_Data segment_.
________________

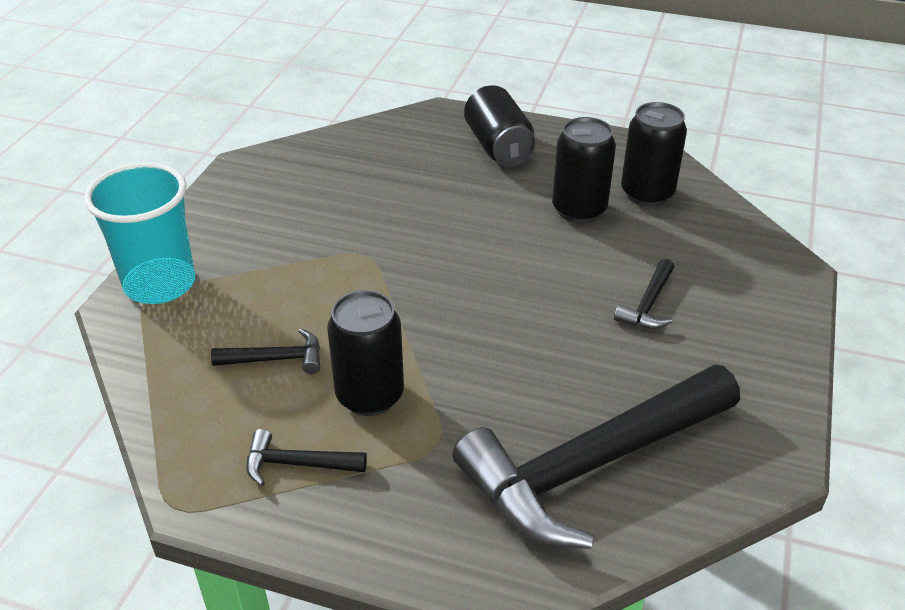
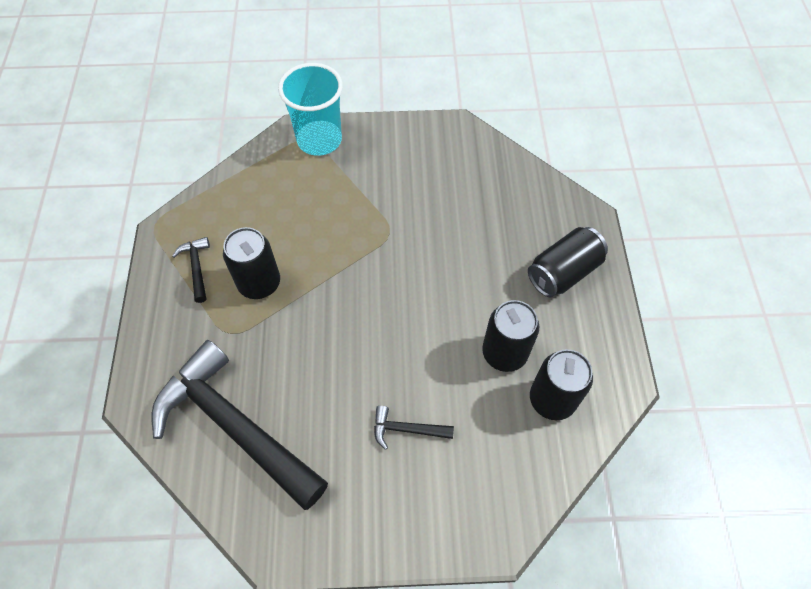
camera: 70 degrees right, 20 degrees up
(276, 359) = (275, 224): black hammer -> none

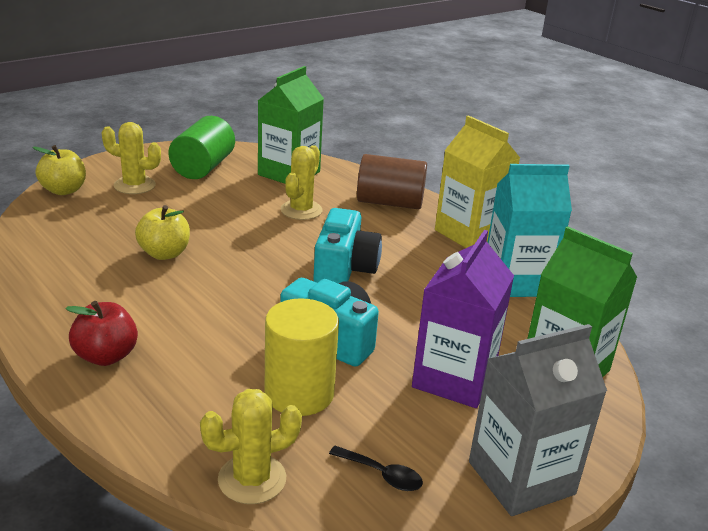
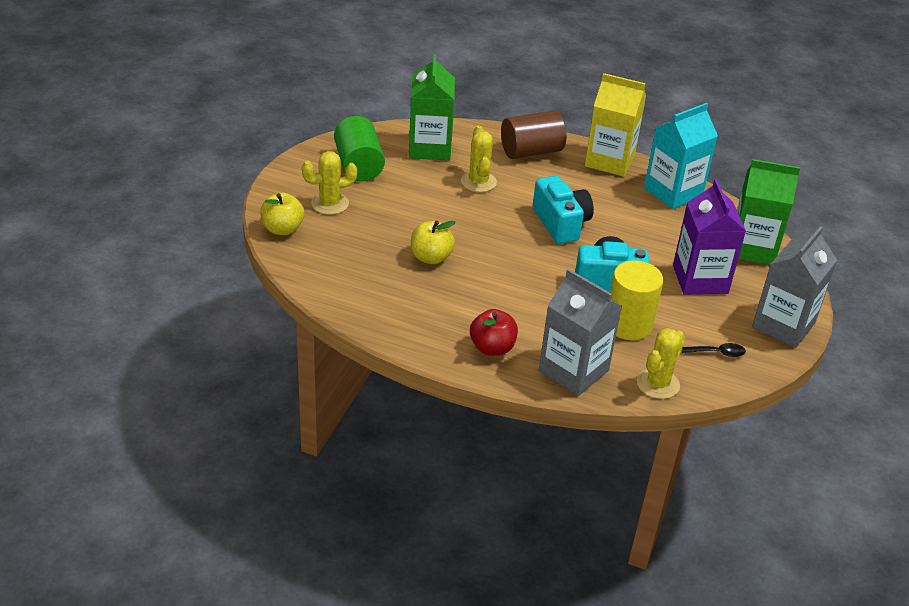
camera: 30 degrees left, 10 degrees up
(164, 418) = (573, 370): none -> grey carton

________________

_Task requirements_. Print the preceding material over again exactly. Please leave the pictures out.

_Answer_.
camera: 70 degrees right, 20 degrees up
(276, 359) = (275, 224): black hammer -> none

camera: 30 degrees left, 10 degrees up
(164, 418) = (573, 370): none -> grey carton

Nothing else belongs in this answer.